Stored items
= = =
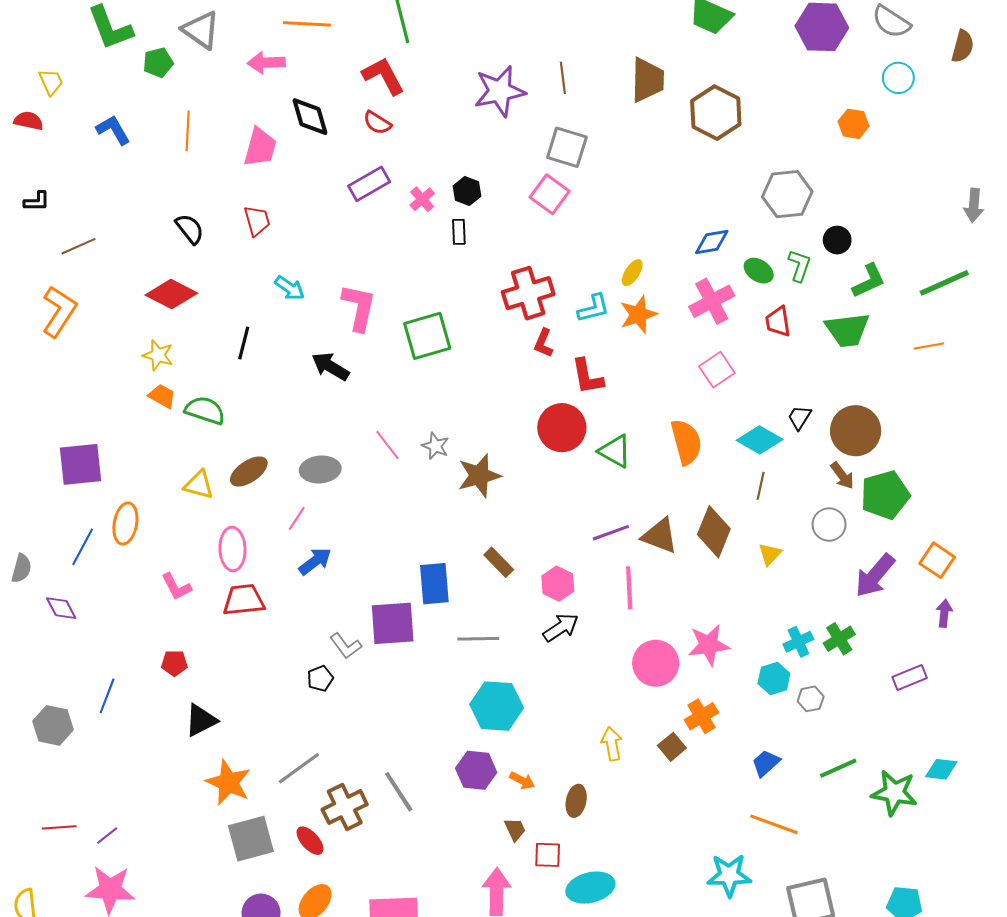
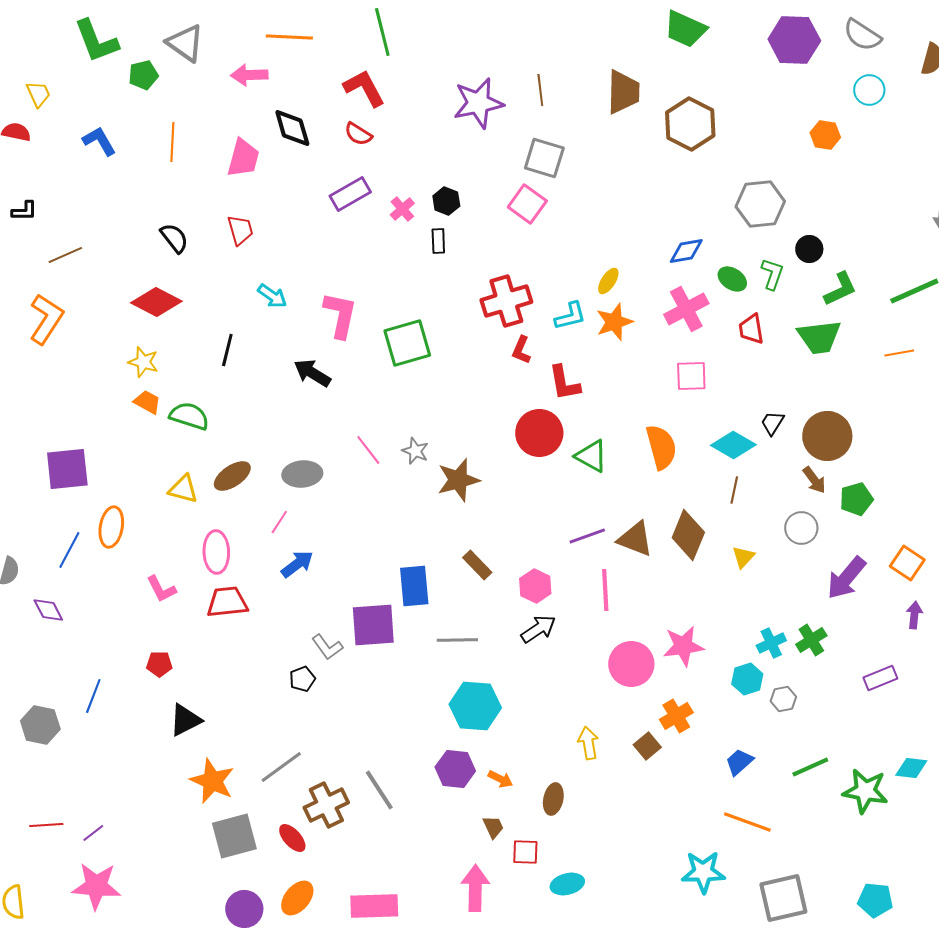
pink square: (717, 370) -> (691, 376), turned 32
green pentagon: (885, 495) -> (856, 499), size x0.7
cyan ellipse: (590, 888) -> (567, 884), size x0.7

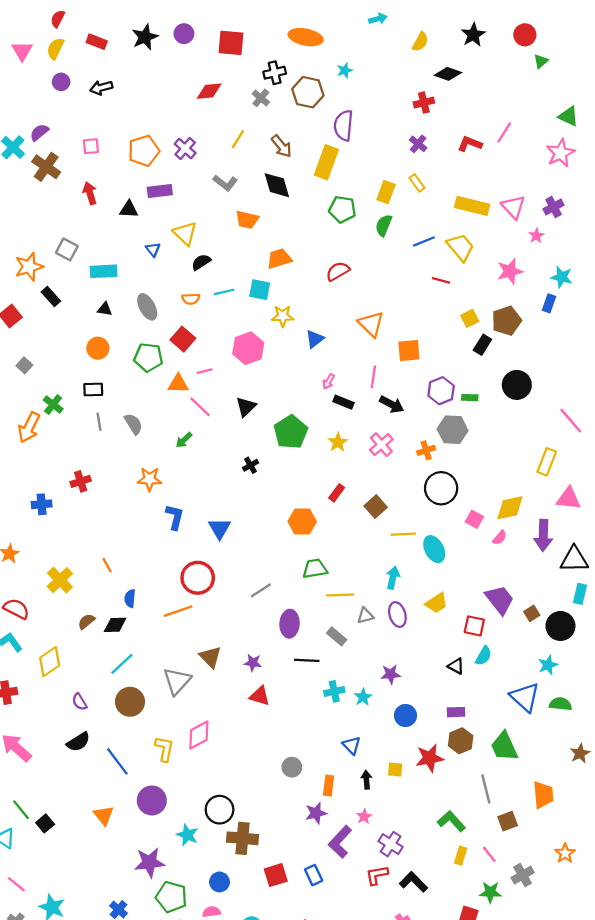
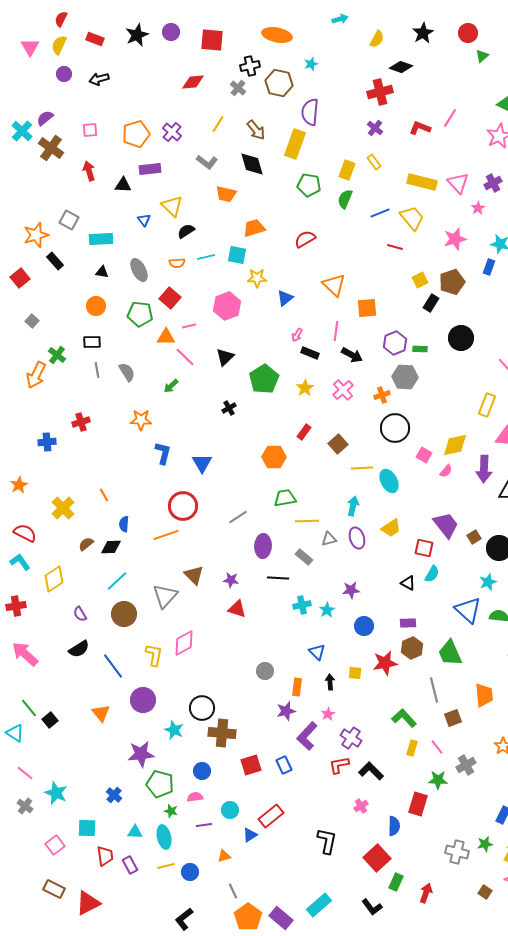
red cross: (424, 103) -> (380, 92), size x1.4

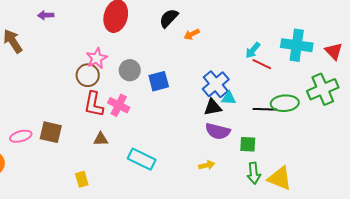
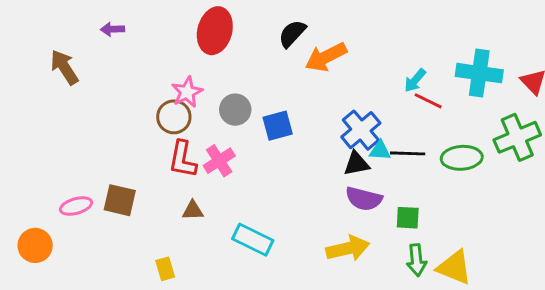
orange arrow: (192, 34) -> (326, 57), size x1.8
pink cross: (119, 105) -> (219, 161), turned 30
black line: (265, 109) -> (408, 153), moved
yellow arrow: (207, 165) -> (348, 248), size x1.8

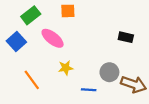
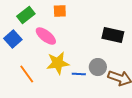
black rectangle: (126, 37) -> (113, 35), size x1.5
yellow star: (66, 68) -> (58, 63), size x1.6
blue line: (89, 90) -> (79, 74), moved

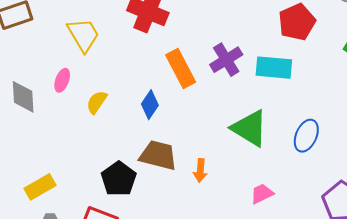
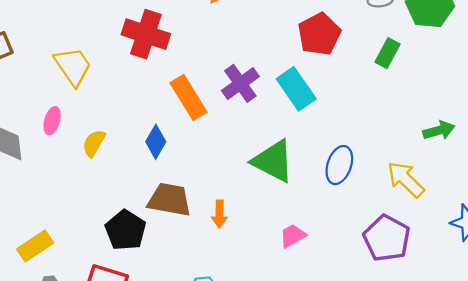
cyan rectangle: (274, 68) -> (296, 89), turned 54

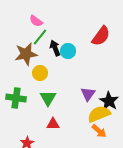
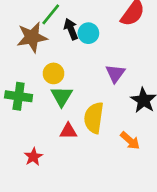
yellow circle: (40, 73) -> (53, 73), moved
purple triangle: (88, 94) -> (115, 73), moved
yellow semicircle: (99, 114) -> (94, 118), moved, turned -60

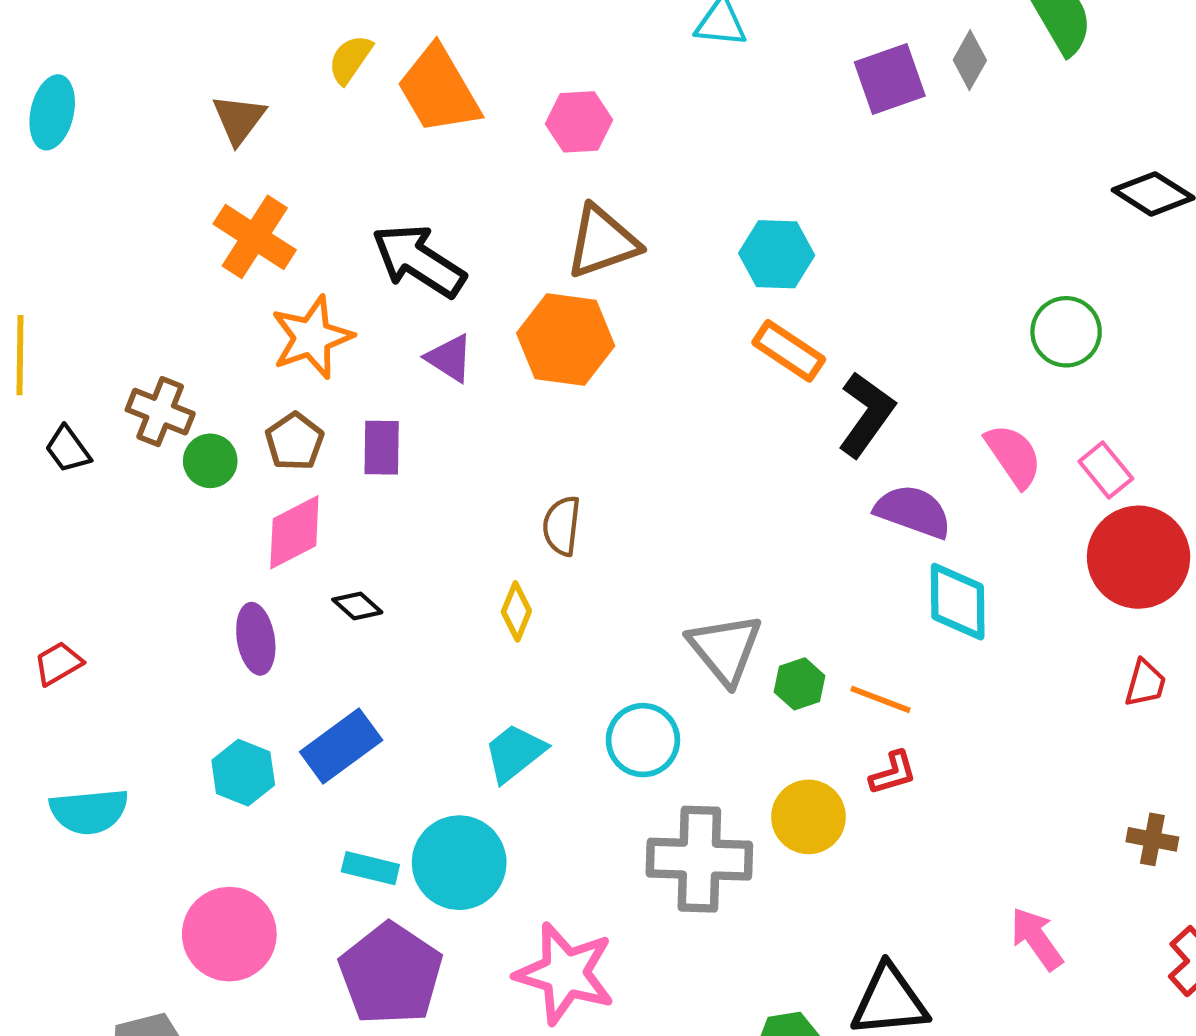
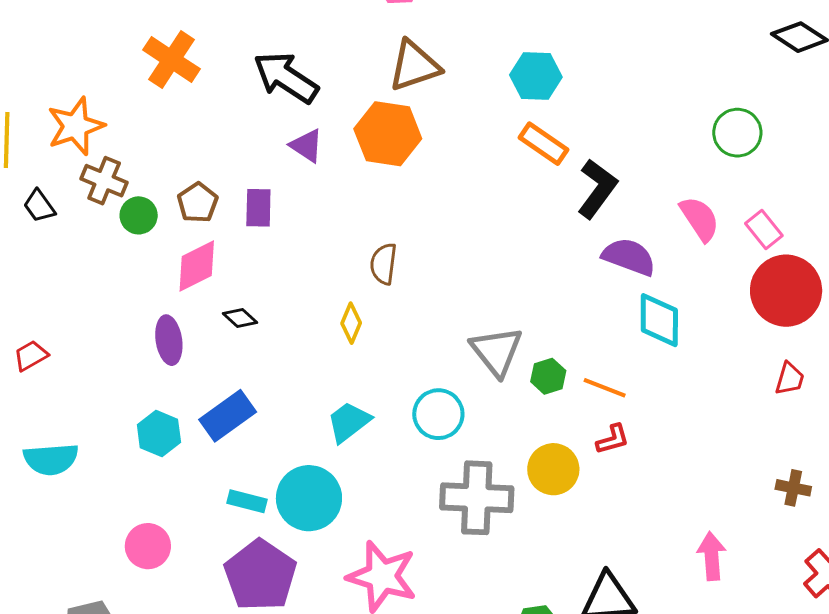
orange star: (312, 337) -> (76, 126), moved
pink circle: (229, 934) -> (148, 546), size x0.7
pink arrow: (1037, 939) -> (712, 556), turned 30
= = =
■ **Directions for this task**: With the pictures removed from your copy, retype the lines above from the one that contains "green pentagon: (885, 495)" through the one that contains "yellow arrow: (207, 165)", exactly.

■ **Task output**:
green pentagon: (885, 495) -> (856, 499), size x0.7
cyan ellipse: (590, 888) -> (567, 884), size x0.7

red cross: (424, 103) -> (380, 92), size x1.4

orange arrow: (192, 34) -> (326, 57), size x1.8
pink cross: (119, 105) -> (219, 161), turned 30
black line: (265, 109) -> (408, 153), moved
yellow arrow: (207, 165) -> (348, 248), size x1.8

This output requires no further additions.